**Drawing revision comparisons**
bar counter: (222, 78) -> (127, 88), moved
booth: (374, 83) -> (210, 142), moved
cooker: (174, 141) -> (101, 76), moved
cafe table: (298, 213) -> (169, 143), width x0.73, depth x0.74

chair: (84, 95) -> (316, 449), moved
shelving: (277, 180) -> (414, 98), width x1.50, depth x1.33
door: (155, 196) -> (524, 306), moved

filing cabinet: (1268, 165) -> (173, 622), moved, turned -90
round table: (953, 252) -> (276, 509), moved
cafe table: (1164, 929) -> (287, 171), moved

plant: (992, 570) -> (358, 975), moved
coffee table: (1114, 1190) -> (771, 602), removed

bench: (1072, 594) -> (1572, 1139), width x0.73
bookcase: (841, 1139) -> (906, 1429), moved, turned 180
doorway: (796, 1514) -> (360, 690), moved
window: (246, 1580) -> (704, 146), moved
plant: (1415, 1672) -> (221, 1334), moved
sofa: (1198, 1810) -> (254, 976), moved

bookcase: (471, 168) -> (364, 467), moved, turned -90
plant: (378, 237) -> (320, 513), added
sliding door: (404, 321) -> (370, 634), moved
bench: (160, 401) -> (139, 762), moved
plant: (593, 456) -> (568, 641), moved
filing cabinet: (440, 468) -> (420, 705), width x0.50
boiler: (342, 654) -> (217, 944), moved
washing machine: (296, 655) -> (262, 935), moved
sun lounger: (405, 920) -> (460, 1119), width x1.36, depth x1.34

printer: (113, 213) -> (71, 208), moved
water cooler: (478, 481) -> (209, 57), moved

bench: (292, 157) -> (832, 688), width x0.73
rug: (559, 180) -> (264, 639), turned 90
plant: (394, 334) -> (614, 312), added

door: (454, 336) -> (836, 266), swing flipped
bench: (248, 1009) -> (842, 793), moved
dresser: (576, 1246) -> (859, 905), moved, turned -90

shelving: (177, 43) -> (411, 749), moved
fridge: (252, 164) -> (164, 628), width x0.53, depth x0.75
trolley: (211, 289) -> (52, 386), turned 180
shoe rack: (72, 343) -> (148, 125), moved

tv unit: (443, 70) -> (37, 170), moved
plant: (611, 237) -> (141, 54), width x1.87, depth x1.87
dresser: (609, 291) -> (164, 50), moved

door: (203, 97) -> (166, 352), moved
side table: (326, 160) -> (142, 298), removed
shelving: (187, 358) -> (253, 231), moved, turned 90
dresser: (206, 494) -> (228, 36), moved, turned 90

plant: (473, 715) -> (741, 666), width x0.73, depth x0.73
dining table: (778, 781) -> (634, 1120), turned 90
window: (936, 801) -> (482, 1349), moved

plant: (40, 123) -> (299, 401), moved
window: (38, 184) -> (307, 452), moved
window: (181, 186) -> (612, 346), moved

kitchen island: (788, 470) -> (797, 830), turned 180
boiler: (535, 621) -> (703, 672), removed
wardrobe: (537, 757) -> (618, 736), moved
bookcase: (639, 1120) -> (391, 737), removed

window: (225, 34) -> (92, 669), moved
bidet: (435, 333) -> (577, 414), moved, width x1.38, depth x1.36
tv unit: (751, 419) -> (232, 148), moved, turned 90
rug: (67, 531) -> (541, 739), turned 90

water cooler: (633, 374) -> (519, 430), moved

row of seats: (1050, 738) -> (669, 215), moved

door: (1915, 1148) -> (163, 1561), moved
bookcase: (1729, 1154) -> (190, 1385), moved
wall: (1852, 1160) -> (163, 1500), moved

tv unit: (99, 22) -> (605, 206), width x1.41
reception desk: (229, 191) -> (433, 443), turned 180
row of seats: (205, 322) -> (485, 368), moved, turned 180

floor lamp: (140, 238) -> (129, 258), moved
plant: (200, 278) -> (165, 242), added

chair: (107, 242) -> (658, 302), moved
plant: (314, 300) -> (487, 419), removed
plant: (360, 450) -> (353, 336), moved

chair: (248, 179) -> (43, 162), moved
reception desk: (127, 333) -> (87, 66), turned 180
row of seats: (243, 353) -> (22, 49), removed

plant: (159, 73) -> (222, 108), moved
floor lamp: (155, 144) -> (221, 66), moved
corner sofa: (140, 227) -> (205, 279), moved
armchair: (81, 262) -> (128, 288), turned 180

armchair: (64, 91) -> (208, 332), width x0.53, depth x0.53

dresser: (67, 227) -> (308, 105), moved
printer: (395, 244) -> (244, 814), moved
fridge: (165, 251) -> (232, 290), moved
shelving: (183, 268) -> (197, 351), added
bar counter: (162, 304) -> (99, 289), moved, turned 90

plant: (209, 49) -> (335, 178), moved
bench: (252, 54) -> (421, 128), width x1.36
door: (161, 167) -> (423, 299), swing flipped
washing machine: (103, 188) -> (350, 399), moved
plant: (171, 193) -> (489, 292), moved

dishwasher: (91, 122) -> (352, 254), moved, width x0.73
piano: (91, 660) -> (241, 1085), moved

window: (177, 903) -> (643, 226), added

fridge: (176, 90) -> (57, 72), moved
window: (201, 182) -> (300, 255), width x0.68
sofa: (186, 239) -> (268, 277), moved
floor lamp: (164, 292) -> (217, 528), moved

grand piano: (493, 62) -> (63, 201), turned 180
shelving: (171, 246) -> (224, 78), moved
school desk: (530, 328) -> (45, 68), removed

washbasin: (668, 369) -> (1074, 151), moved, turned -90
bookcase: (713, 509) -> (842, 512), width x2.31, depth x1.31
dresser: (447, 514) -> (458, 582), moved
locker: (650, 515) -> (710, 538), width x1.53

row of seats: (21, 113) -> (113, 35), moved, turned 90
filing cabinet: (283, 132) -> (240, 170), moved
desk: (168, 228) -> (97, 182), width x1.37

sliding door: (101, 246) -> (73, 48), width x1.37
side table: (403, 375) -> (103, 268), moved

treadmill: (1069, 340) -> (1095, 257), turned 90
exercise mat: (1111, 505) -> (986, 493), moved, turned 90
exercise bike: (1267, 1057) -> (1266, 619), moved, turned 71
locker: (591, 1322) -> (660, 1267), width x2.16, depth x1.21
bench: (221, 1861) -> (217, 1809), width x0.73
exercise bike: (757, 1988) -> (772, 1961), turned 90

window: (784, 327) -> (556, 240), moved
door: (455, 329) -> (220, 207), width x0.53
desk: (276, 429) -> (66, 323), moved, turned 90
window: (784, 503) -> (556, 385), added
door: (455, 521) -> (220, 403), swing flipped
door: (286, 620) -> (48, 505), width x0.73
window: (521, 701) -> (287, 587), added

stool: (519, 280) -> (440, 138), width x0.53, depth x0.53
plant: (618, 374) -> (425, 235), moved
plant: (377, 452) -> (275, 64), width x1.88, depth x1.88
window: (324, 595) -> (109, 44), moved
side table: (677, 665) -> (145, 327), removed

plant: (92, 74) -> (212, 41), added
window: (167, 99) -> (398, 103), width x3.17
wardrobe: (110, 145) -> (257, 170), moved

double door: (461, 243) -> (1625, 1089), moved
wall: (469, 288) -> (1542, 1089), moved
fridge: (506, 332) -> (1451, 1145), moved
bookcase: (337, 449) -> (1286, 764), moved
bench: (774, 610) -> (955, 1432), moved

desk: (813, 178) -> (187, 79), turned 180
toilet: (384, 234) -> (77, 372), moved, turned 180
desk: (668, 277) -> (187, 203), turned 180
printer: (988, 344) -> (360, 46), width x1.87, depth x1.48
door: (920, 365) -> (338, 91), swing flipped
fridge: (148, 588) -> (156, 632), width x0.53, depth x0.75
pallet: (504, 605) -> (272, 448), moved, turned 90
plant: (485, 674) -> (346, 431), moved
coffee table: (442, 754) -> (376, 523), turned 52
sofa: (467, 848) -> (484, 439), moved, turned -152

**DIRECTIONS**
In the data above, start at the line that has "double door: (461, 243)", stop after the line that has "toilet: (384, 234)", and print every line in between exactly as it stands.

**ANSWER SECTION**
double door: (461, 243) -> (1625, 1089), moved
wall: (469, 288) -> (1542, 1089), moved
fridge: (506, 332) -> (1451, 1145), moved
bookcase: (337, 449) -> (1286, 764), moved
bench: (774, 610) -> (955, 1432), moved

desk: (813, 178) -> (187, 79), turned 180
toilet: (384, 234) -> (77, 372), moved, turned 180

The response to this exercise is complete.